[Scene difference descriptions]
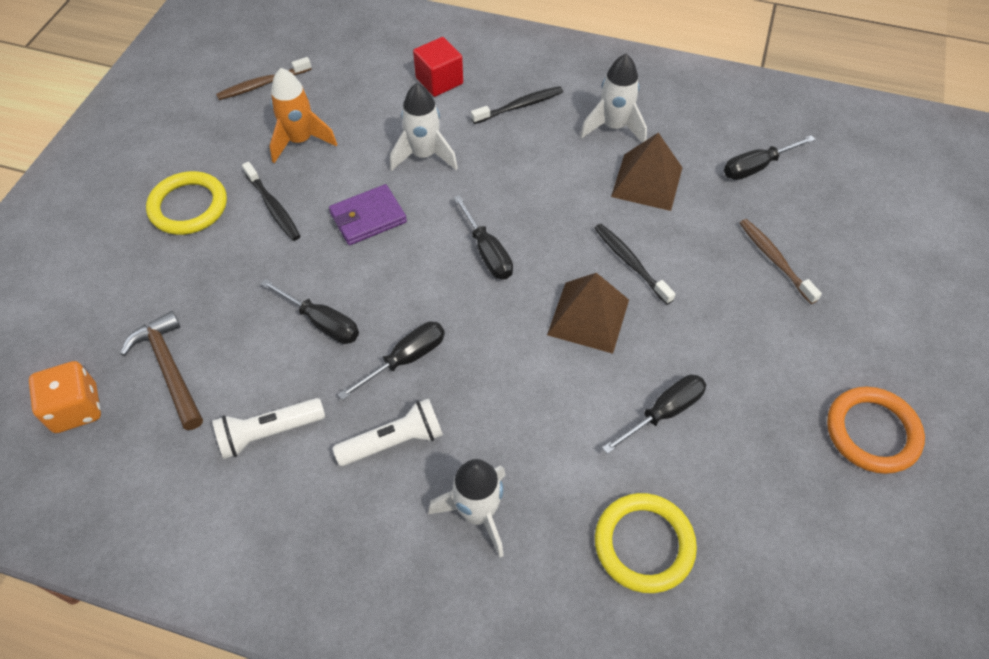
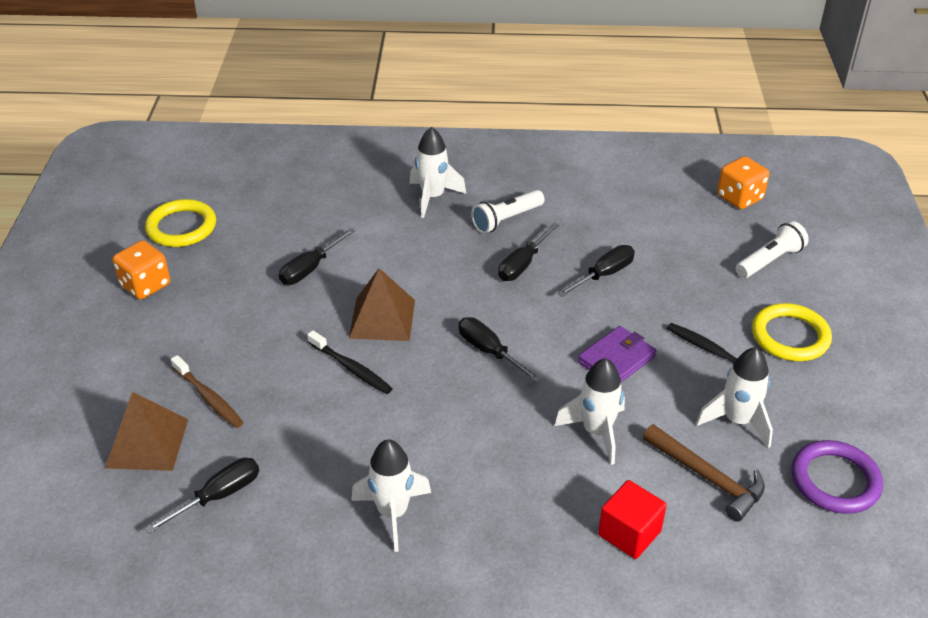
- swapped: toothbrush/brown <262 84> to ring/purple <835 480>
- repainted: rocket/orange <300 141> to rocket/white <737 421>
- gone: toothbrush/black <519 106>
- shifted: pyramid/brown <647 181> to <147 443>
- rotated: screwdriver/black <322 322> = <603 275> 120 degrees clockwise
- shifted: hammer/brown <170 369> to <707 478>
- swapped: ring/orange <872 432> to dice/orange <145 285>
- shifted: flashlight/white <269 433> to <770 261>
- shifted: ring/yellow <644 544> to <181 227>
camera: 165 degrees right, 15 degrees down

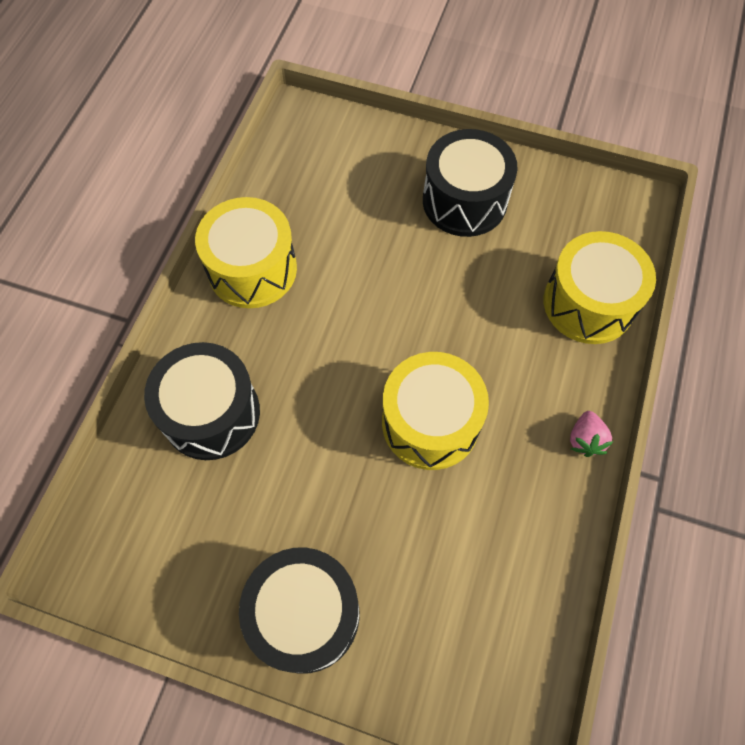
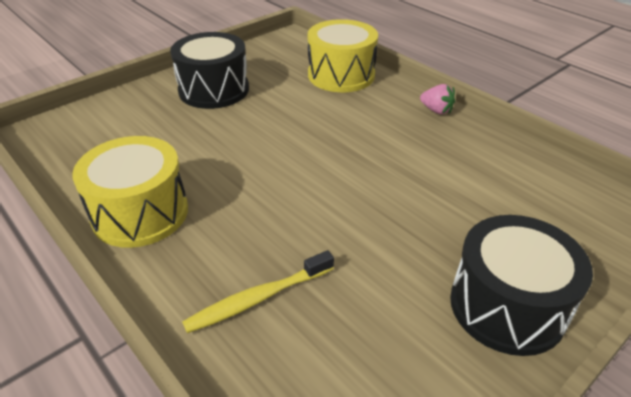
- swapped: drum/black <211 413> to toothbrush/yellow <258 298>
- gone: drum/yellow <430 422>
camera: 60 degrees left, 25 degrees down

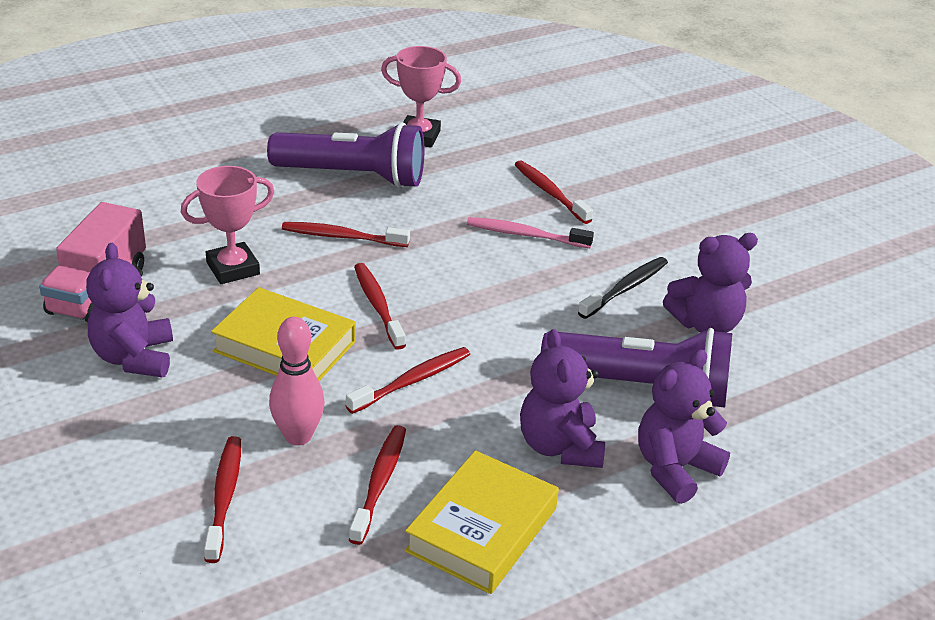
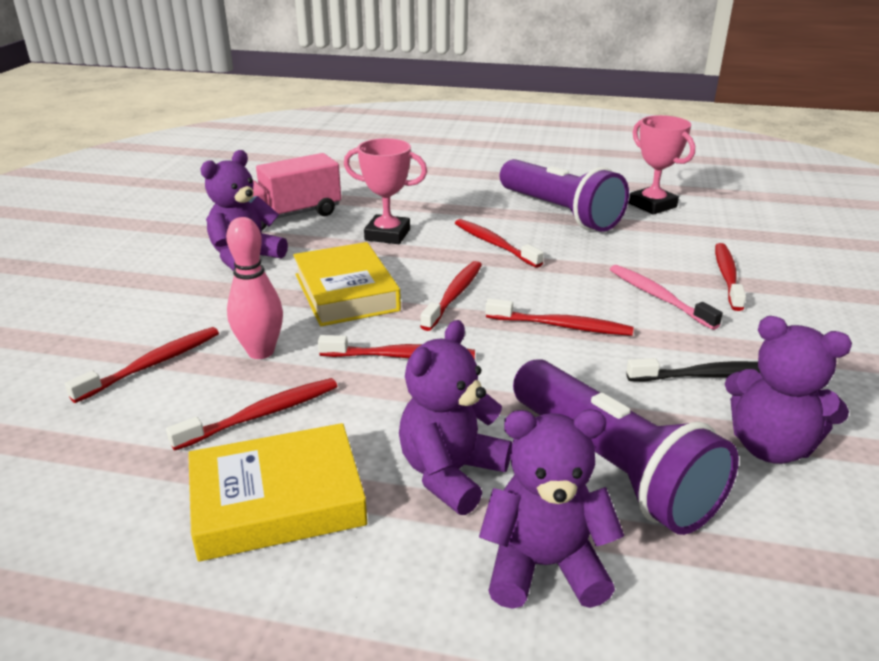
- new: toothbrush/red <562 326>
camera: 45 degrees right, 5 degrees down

§ Your instructions
The records above must be echoed exactly, minus their pictures.

§ Solved problem
- swapped: toothbrush/brown <262 84> to ring/purple <835 480>
- repainted: rocket/orange <300 141> to rocket/white <737 421>
- gone: toothbrush/black <519 106>
- shifted: pyramid/brown <647 181> to <147 443>
- rotated: screwdriver/black <322 322> = <603 275> 120 degrees clockwise
- shifted: hammer/brown <170 369> to <707 478>
- swapped: ring/orange <872 432> to dice/orange <145 285>
- shifted: flashlight/white <269 433> to <770 261>
- shifted: ring/yellow <644 544> to <181 227>
camera: 165 degrees right, 15 degrees down

- swapped: drum/black <211 413> to toothbrush/yellow <258 298>
- gone: drum/yellow <430 422>
camera: 60 degrees left, 25 degrees down

- new: toothbrush/red <562 326>
camera: 45 degrees right, 5 degrees down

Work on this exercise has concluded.